(Data in this exercise)
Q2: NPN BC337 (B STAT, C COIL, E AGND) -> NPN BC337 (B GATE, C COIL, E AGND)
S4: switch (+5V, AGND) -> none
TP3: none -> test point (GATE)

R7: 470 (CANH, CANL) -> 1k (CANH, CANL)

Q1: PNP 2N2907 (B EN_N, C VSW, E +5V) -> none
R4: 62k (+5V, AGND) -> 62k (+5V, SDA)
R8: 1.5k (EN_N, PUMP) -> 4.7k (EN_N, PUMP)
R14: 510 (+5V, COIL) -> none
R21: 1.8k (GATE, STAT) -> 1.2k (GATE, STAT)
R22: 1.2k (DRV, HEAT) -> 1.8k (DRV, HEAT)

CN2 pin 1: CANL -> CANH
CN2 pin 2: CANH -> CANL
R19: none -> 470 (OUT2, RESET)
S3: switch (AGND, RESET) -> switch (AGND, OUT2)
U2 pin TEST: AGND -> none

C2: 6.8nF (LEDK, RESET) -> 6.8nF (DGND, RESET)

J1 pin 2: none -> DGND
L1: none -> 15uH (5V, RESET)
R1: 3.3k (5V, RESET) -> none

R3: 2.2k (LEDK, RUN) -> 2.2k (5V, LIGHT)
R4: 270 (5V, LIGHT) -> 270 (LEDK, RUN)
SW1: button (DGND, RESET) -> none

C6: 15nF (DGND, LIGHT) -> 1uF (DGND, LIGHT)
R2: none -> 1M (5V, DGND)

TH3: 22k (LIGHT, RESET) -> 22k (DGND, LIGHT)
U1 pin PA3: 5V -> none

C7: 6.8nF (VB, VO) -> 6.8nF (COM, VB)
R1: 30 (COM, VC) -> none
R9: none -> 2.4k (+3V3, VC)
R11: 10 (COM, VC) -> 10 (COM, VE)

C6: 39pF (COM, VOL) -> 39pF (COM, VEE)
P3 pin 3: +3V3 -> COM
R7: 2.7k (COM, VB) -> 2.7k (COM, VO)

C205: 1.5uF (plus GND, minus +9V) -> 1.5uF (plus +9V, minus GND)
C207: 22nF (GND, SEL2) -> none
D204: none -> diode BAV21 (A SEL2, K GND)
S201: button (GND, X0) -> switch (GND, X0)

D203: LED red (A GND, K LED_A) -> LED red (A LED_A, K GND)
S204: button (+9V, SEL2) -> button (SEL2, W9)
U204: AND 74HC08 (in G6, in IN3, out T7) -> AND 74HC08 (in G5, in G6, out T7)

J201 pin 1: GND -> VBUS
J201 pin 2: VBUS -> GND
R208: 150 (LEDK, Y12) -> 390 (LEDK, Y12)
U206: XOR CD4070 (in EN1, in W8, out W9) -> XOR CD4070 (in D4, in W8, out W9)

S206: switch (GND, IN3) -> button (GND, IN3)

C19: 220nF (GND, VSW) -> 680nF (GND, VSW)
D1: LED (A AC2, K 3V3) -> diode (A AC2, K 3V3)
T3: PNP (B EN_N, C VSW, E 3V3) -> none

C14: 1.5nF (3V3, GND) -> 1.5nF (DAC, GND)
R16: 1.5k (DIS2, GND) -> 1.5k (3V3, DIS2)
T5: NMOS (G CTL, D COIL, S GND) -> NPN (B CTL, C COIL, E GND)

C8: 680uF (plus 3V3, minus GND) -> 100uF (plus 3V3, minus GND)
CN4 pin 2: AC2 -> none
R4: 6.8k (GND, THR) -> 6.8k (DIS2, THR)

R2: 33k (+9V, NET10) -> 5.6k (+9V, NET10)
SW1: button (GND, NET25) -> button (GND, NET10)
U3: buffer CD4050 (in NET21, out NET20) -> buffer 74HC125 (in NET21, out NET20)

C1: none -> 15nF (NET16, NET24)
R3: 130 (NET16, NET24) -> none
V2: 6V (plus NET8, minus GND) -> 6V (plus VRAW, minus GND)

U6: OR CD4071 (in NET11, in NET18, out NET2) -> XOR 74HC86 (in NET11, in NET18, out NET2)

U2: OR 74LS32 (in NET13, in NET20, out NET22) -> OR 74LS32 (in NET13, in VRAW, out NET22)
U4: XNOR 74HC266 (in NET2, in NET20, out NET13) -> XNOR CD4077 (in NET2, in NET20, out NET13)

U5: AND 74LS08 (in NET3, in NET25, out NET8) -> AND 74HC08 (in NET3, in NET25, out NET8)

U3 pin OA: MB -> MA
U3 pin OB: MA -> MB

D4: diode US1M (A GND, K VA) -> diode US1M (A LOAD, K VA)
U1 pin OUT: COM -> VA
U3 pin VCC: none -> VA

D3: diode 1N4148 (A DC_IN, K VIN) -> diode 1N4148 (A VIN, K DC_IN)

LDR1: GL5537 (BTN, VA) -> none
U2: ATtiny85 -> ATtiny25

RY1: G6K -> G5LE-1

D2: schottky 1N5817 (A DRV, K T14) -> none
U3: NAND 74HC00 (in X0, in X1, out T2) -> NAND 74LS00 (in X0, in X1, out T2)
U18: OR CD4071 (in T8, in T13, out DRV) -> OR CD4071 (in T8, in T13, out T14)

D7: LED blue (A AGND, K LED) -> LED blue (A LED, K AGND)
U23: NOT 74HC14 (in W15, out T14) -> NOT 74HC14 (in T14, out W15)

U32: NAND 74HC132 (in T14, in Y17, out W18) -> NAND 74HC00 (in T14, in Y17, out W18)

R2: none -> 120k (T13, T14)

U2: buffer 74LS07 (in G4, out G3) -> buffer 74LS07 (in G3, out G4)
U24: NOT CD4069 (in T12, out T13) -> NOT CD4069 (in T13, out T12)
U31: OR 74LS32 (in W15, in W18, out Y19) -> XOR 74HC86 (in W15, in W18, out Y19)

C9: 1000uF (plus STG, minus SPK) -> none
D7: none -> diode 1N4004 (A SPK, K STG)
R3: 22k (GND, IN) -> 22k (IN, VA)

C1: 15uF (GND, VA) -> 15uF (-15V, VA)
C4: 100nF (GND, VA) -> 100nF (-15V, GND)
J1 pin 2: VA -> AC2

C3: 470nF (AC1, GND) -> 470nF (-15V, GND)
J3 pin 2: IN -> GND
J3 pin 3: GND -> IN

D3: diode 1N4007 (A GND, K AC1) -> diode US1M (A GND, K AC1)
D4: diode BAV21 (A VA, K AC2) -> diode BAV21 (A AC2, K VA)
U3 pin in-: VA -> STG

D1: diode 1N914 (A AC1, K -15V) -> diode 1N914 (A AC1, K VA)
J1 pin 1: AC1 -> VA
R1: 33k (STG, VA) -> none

(Task)
Copy every line from the data that includes the string "NAND".

(Response to the task)
U3: NAND 74HC00 (in X0, in X1, out T2) -> NAND 74LS00 (in X0, in X1, out T2)
U32: NAND 74HC132 (in T14, in Y17, out W18) -> NAND 74HC00 (in T14, in Y17, out W18)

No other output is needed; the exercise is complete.